>> Begin Entries shown

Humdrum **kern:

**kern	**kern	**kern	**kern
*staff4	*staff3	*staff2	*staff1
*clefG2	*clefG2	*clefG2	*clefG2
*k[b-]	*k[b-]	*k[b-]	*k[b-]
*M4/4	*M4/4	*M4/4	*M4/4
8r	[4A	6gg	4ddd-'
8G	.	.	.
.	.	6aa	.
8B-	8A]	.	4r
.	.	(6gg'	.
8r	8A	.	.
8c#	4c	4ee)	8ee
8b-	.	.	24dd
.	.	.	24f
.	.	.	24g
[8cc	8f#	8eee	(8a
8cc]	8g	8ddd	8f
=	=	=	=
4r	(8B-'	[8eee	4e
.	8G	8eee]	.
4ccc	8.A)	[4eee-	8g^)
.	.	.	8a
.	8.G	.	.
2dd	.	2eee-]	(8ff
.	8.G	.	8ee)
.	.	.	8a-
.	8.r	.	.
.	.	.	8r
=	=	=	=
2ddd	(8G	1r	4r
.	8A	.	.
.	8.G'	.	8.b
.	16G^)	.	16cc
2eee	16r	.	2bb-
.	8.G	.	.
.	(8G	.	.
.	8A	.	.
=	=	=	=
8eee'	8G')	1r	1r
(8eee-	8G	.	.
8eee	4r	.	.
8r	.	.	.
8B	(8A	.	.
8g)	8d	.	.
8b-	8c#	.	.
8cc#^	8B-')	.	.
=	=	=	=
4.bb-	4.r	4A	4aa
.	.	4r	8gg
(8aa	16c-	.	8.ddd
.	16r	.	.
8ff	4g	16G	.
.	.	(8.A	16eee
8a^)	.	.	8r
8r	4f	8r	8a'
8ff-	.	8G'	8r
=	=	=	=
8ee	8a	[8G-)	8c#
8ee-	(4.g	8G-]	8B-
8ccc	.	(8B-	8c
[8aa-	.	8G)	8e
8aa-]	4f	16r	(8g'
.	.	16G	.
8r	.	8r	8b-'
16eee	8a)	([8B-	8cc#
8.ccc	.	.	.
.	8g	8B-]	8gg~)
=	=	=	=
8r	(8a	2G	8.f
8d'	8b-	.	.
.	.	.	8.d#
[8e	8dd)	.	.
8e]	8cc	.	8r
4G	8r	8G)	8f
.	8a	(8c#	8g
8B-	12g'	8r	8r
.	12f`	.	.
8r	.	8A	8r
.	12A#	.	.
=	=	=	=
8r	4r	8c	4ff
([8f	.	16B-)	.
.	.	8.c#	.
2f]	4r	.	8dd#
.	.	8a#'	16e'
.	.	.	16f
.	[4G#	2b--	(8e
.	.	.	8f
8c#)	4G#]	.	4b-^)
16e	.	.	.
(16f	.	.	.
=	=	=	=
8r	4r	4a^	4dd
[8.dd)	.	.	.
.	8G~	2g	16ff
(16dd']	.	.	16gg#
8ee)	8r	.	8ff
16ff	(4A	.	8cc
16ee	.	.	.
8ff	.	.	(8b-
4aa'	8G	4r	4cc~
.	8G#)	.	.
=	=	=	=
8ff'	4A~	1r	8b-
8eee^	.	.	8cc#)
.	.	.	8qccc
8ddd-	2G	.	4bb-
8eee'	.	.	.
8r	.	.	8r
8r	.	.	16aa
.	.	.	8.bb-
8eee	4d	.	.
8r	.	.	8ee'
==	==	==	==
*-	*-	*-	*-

>> End Entries shown

## Challenge
Copy out every one of the lines above without changing anything.

## Written solution
Humdrum **kern:

**kern	**kern	**kern	**kern
*staff4	*staff3	*staff2	*staff1
*clefG2	*clefG2	*clefG2	*clefG2
*k[b-]	*k[b-]	*k[b-]	*k[b-]
*M4/4	*M4/4	*M4/4	*M4/4
8r	[4A	6gg	4ddd-'
8G	.	.	.
.	.	6aa	.
8B-	8A]	.	4r
.	.	(6gg'	.
8r	8A	.	.
8c#	4c	4ee)	8ee
8b-	.	.	24dd
.	.	.	24f
.	.	.	24g
[8cc	8f#	8eee	(8a
8cc]	8g	8ddd	8f
=	=	=	=
4r	(8B-'	[8eee	4e
.	8G	8eee]	.
4ccc	8.A)	[4eee-	8g^)
.	.	.	8a
.	8.G	.	.
2dd	.	2eee-]	(8ff
.	8.G	.	8ee)
.	.	.	8a-
.	8.r	.	.
.	.	.	8r
=	=	=	=
2ddd	(8G	1r	4r
.	8A	.	.
.	8.G'	.	8.b
.	16G^)	.	16cc
2eee	16r	.	2bb-
.	8.G	.	.
.	(8G	.	.
.	8A	.	.
=	=	=	=
8eee'	8G')	1r	1r
(8eee-	8G	.	.
8eee	4r	.	.
8r	.	.	.
8B	(8A	.	.
8g)	8d	.	.
8b-	8c#	.	.
8cc#^	8B-')	.	.
=	=	=	=
4.bb-	4.r	4A	4aa
.	.	4r	8gg
(8aa	16c-	.	8.ddd
.	16r	.	.
8ff	4g	16G	.
.	.	(8.A	16eee
8a^)	.	.	8r
8r	4f	8r	8a'
8ff-	.	8G'	8r
=	=	=	=
8ee	8a	[8G-)	8c#
8ee-	(4.g	8G-]	8B-
8ccc	.	(8B-	8c
[8aa-	.	8G)	8e
8aa-]	4f	16r	(8g'
.	.	16G	.
8r	.	8r	8b-'
16eee	8a)	([8B-	8cc#
8.ccc	.	.	.
.	8g	8B-]	8gg~)
=	=	=	=
8r	(8a	2G	8.f
8d'	8b-	.	.
.	.	.	8.d#
[8e	8dd)	.	.
8e]	8cc	.	8r
4G	8r	8G)	8f
.	8a	(8c#	8g
8B-	12g'	8r	8r
.	12f`	.	.
8r	.	8A	8r
.	12A#	.	.
=	=	=	=
8r	4r	8c	4ff
([8f	.	16B-)	.
.	.	8.c#	.
2f]	4r	.	8dd#
.	.	8a#'	16e'
.	.	.	16f
.	[4G#	2b--	(8e
.	.	.	8f
8c#)	4G#]	.	4b-^)
16e	.	.	.
(16f	.	.	.
=	=	=	=
8r	4r	4a^	4dd
[8.dd)	.	.	.
.	8G~	2g	16ff
(16dd']	.	.	16gg#
8ee)	8r	.	8ff
16ff	(4A	.	8cc
16ee	.	.	.
8ff	.	.	(8b-
4aa'	8G	4r	4cc~
.	8G#)	.	.
=	=	=	=
8ff'	4A~	1r	8b-
8eee^	.	.	8cc#)
.	.	.	8qccc
8ddd-	2G	.	4bb-
8eee'	.	.	.
8r	.	.	8r
8r	.	.	16aa
.	.	.	8.bb-
8eee	4d	.	.
8r	.	.	8ee'
==	==	==	==
*-	*-	*-	*-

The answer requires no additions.